[Modification records]
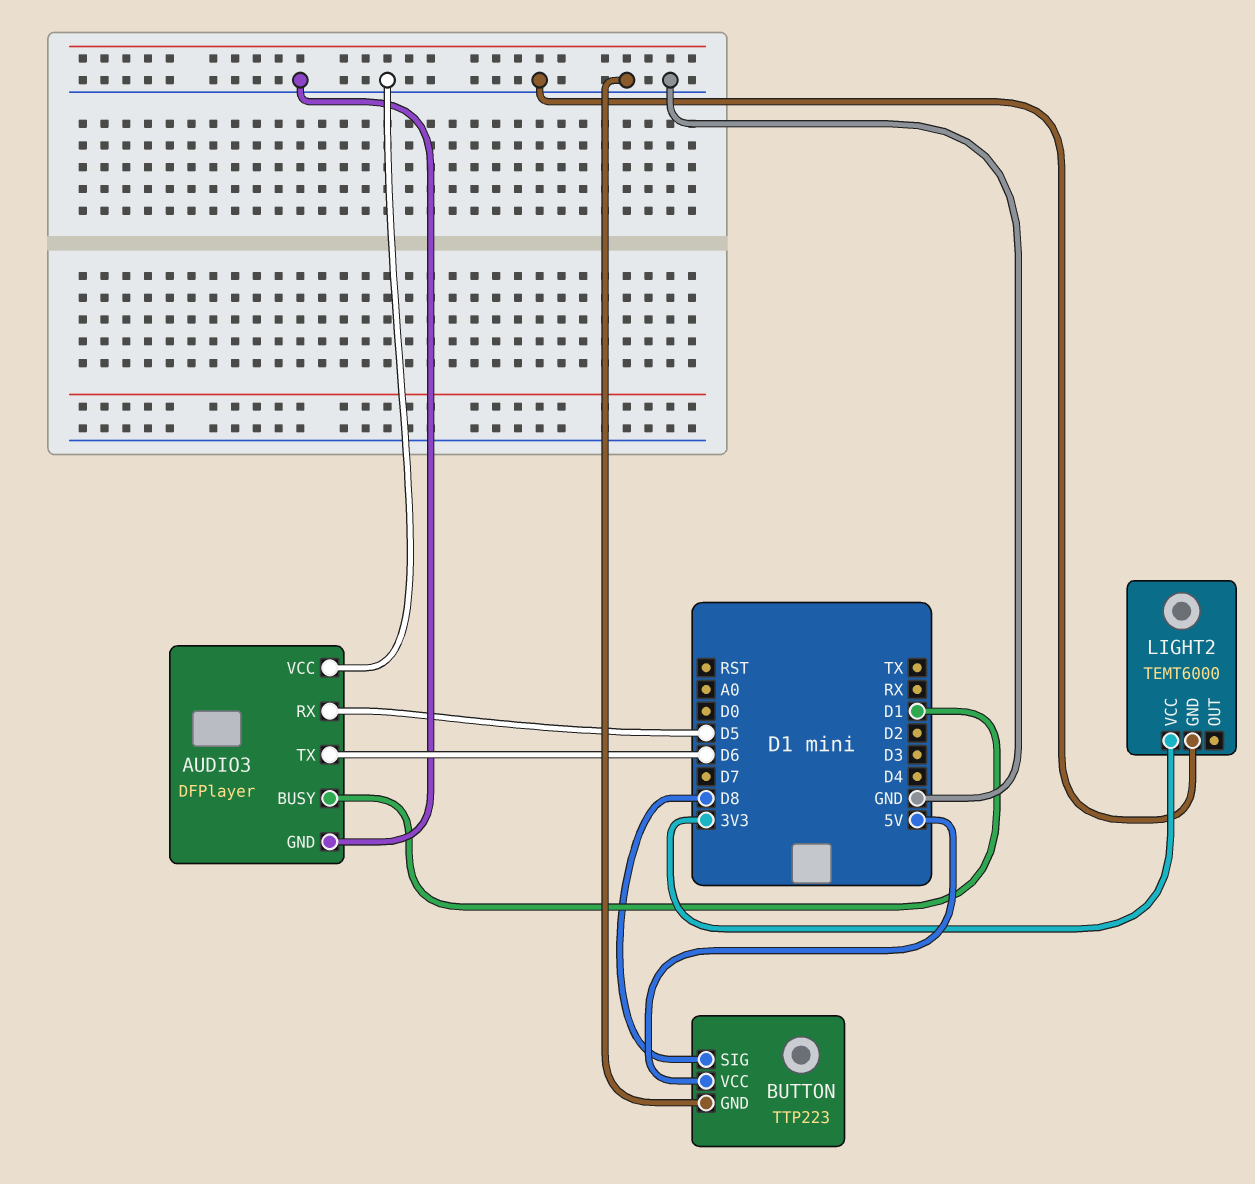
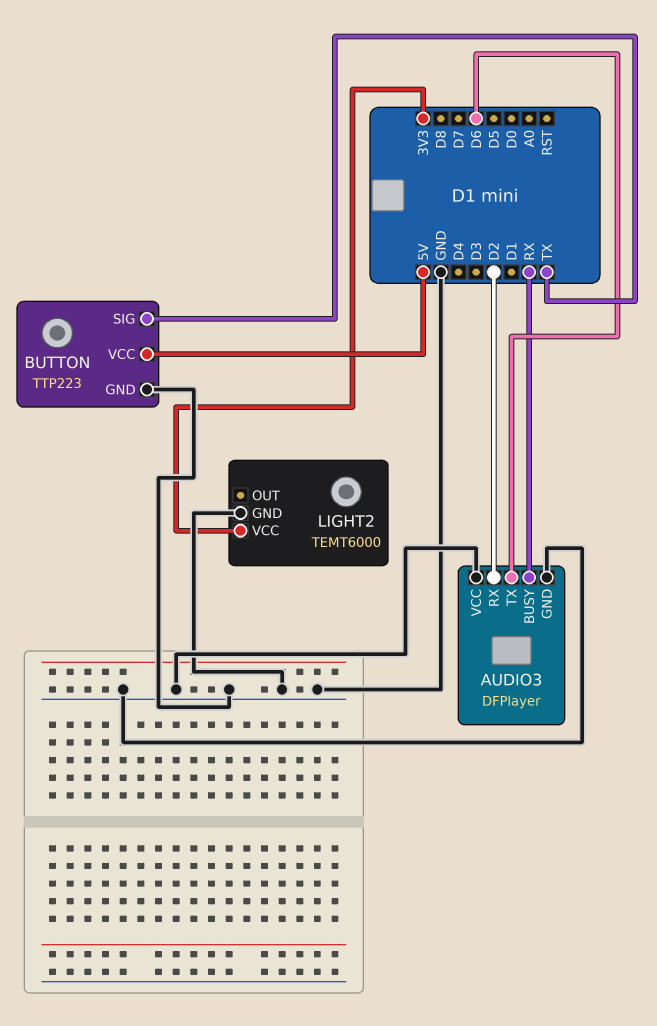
AUDIO3 pin BUSY: D1 -> RX
AUDIO3 pin RX: D5 -> D2
BUTTON pin SIG: D8 -> TX

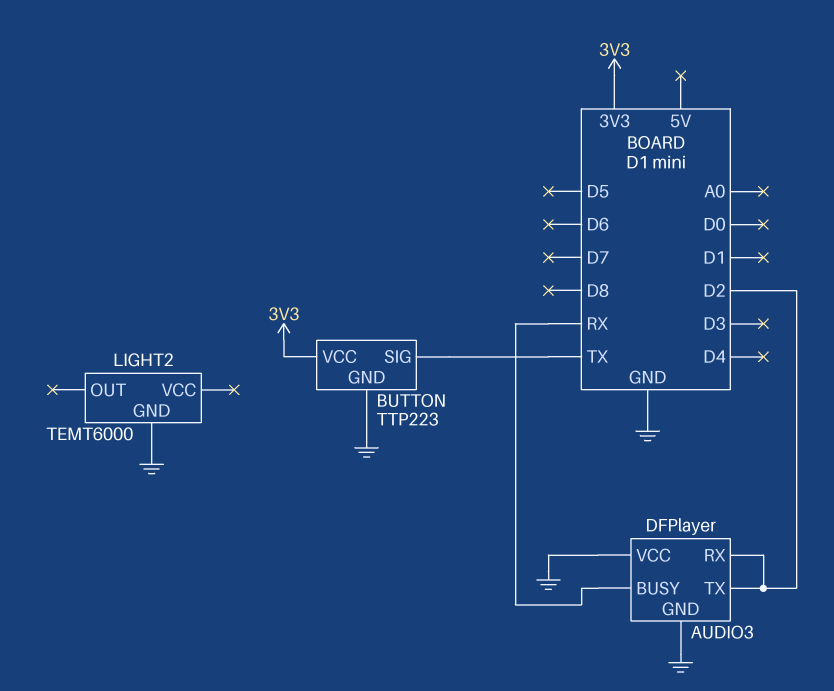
AUDIO3 pin TX: D6 -> D2
BUTTON pin VCC: 5V -> 3V3
LIGHT2 pin VCC: 3V3 -> none

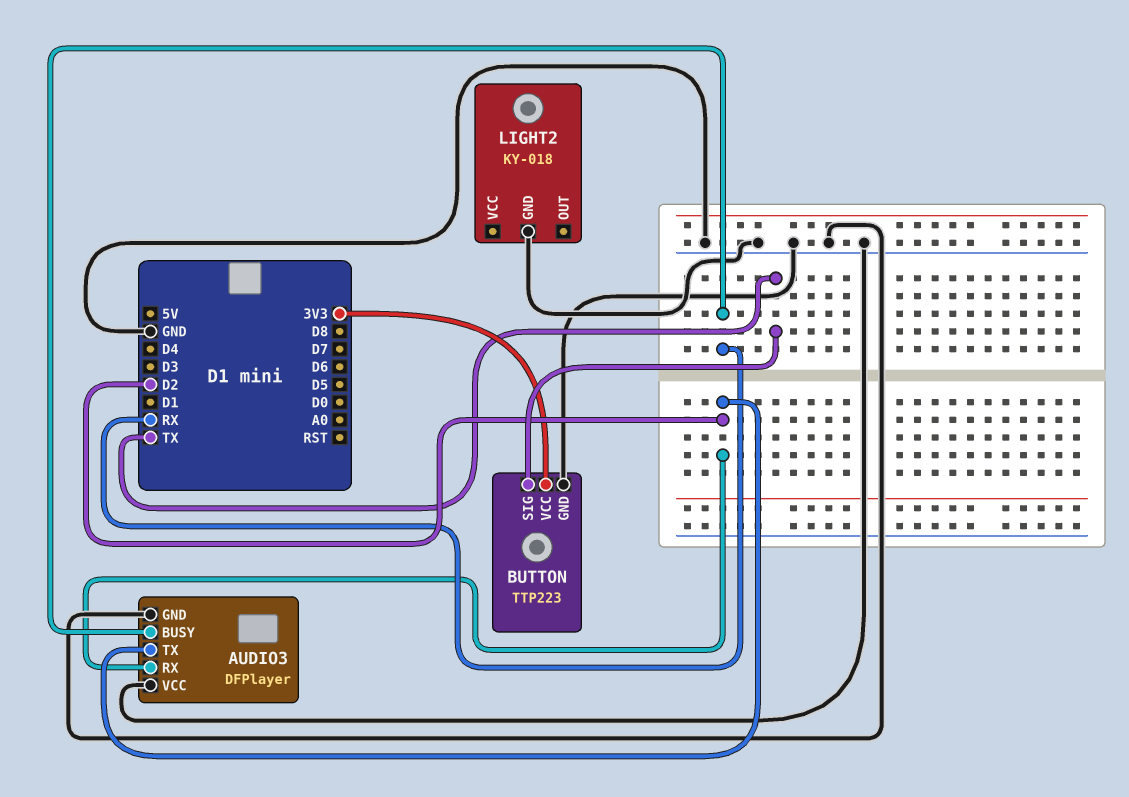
LIGHT2: TEMT6000 -> KY-018

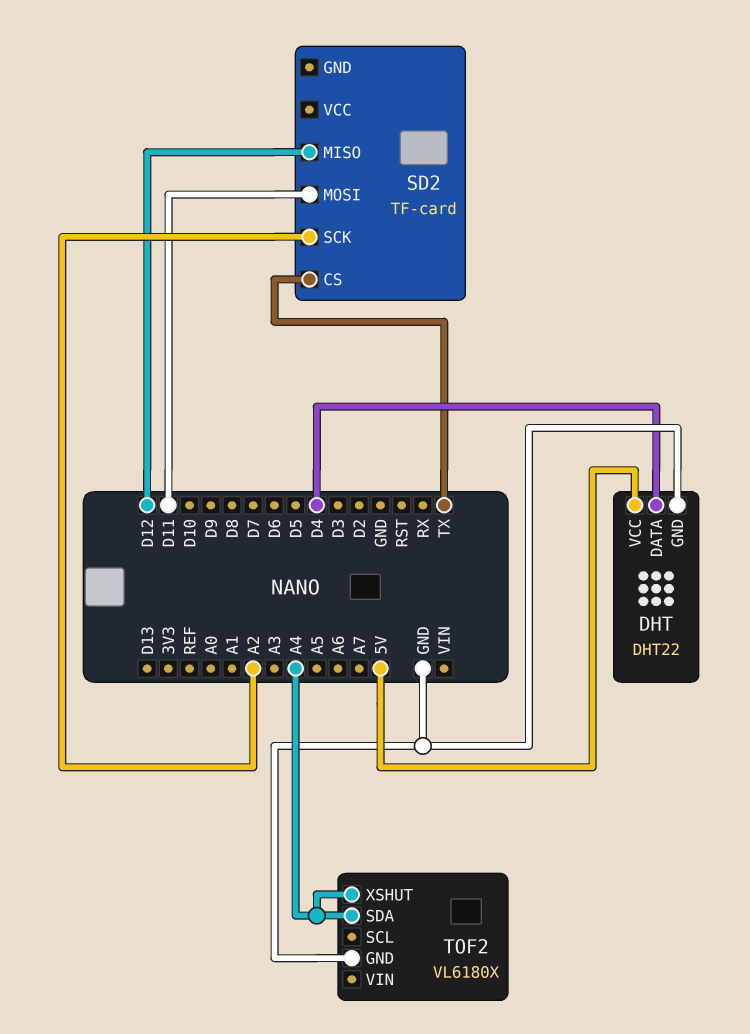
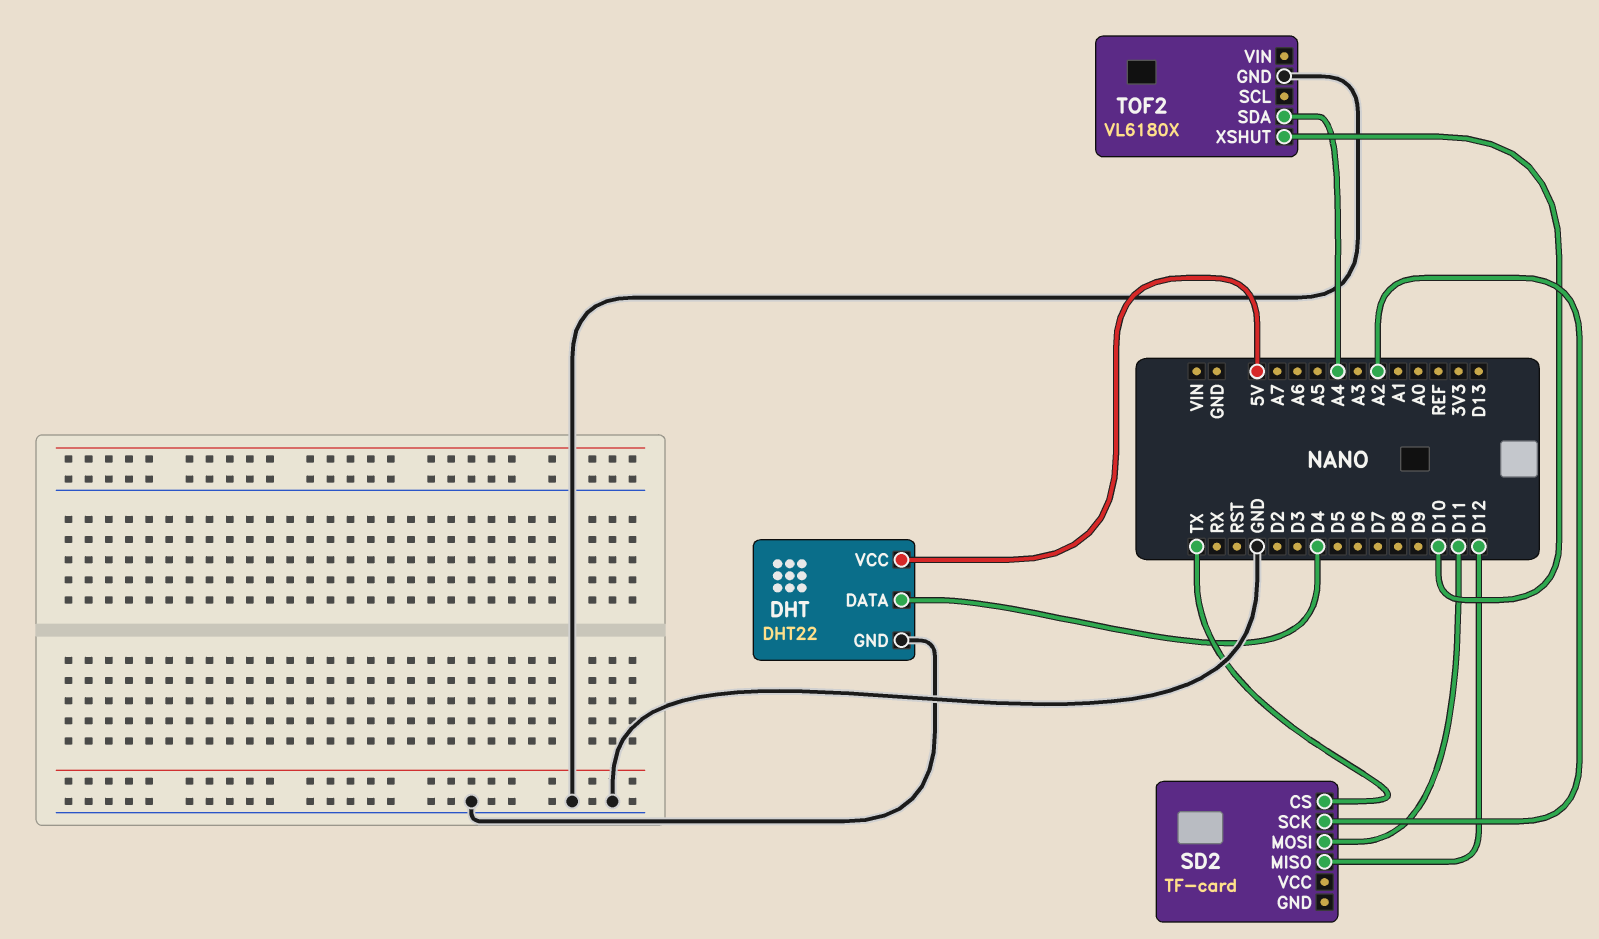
TOF2 pin XSHUT: A4 -> D10

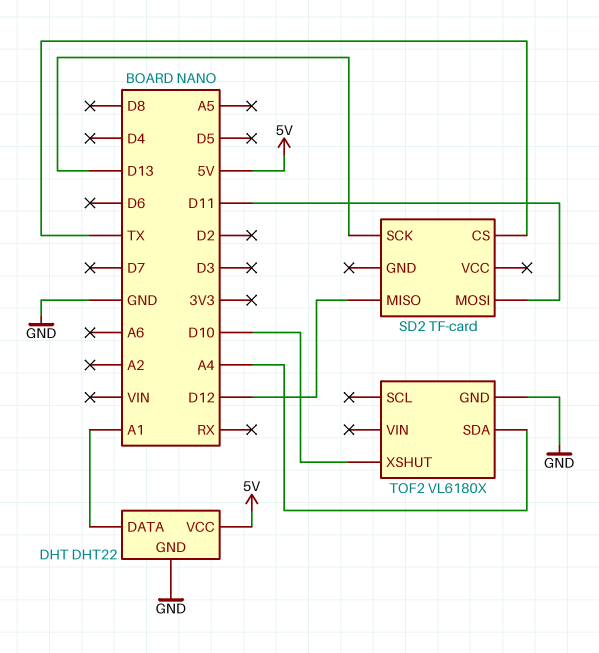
DHT pin DATA: D4 -> A1
SD2 pin SCK: A2 -> D13

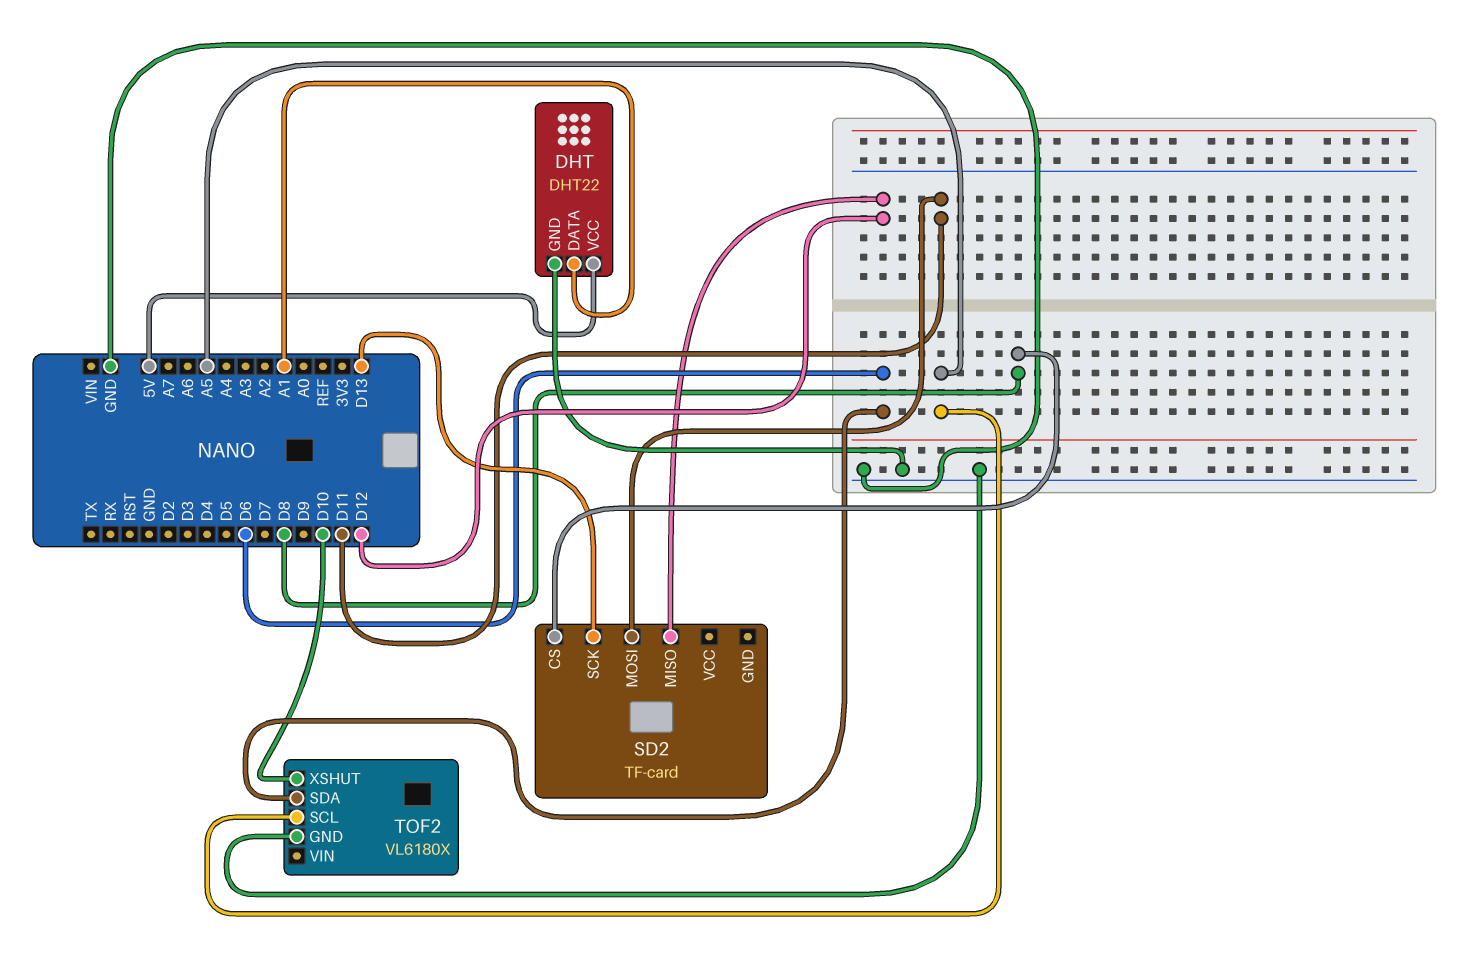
SD2 pin CS: TX -> D8
TOF2 pin SCL: none -> A5
TOF2 pin SDA: A4 -> D6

WORK INSTRUCTIONS |
Pictures aside, reproduce every record exactly as it stands.

WRITTEN ANSWER |
AUDIO3 pin BUSY: D1 -> RX
AUDIO3 pin RX: D5 -> D2
BUTTON pin SIG: D8 -> TX

AUDIO3 pin TX: D6 -> D2
BUTTON pin VCC: 5V -> 3V3
LIGHT2 pin VCC: 3V3 -> none

LIGHT2: TEMT6000 -> KY-018

TOF2 pin XSHUT: A4 -> D10

DHT pin DATA: D4 -> A1
SD2 pin SCK: A2 -> D13

SD2 pin CS: TX -> D8
TOF2 pin SCL: none -> A5
TOF2 pin SDA: A4 -> D6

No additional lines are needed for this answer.